• **WORK TO BE COMPLETED**: Once the line with "relocated: pure white" is found, repeat exactly that line and every one after it until the data below ends, including the last line.

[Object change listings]
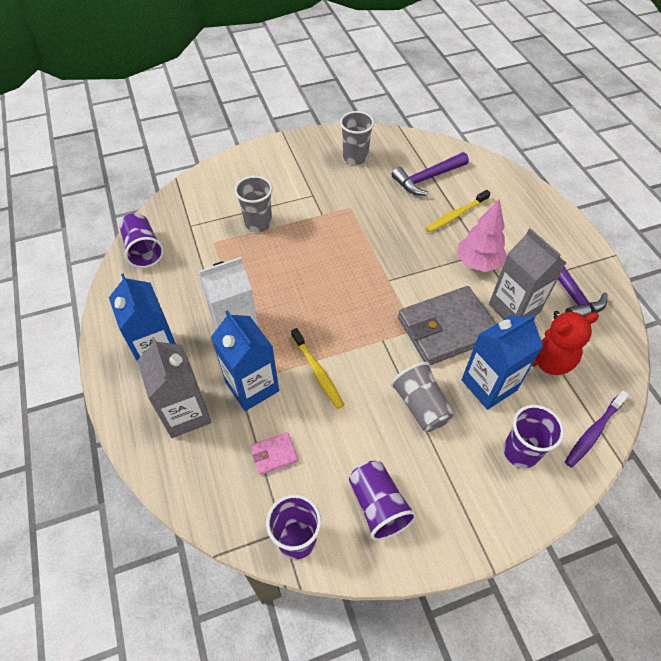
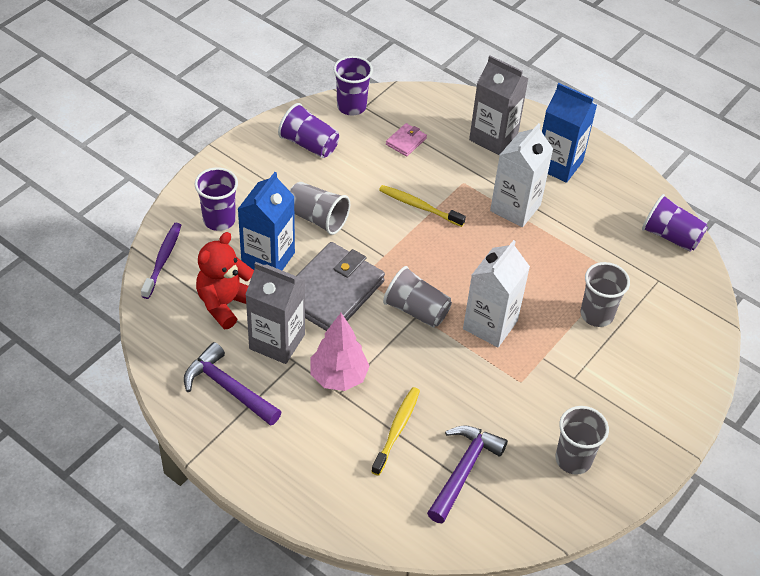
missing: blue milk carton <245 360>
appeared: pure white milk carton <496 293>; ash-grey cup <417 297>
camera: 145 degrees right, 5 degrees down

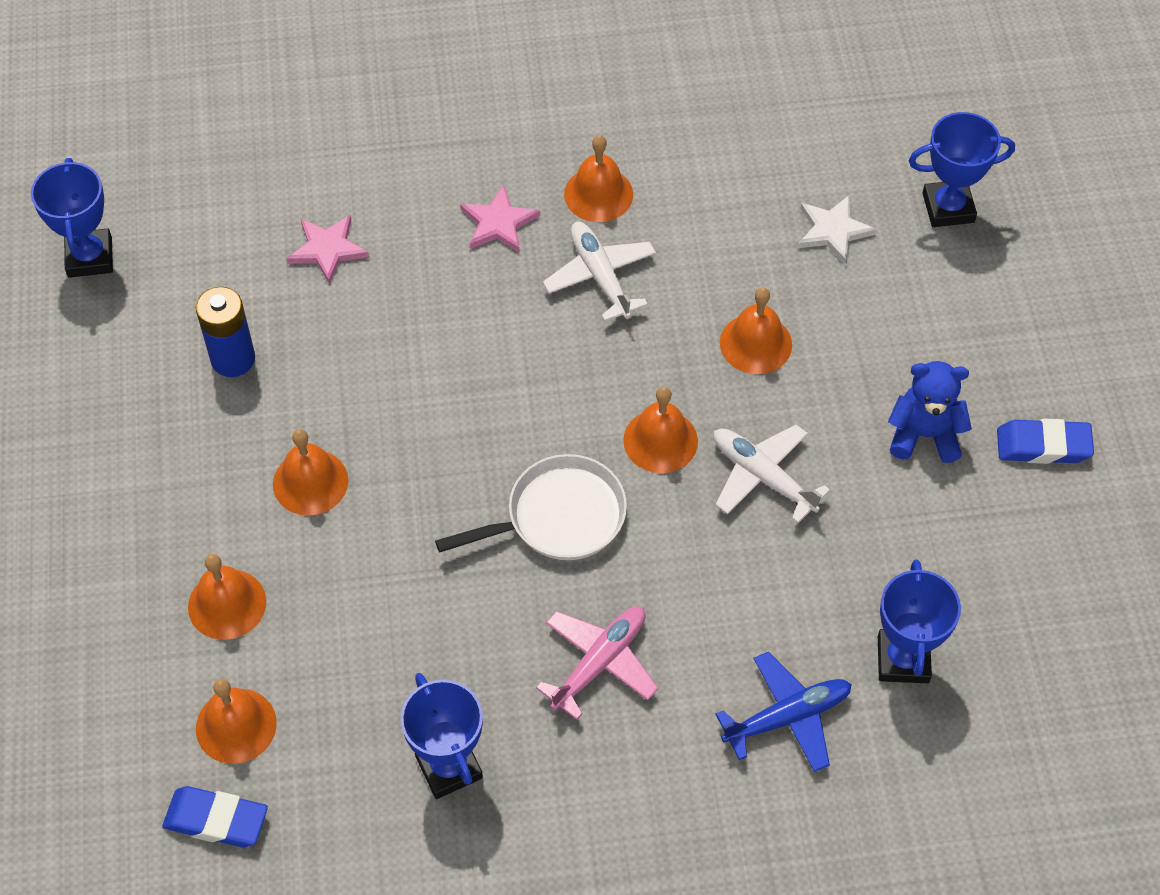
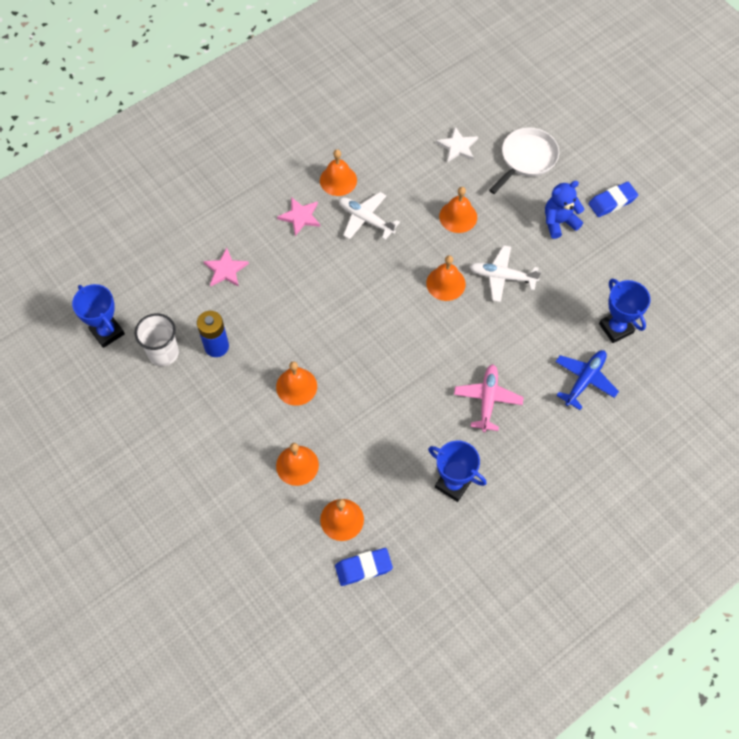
missing: blue award cup <962 169>
appeared: pure white cup <157 339>
relocated: pure white frying pan <531 507> to <524 160>
camera: 30 degrees left, 5 degrees up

• **EXERCISE RESPONSE**:
relocated: pure white frying pan <531 507> to <524 160>
camera: 30 degrees left, 5 degrees up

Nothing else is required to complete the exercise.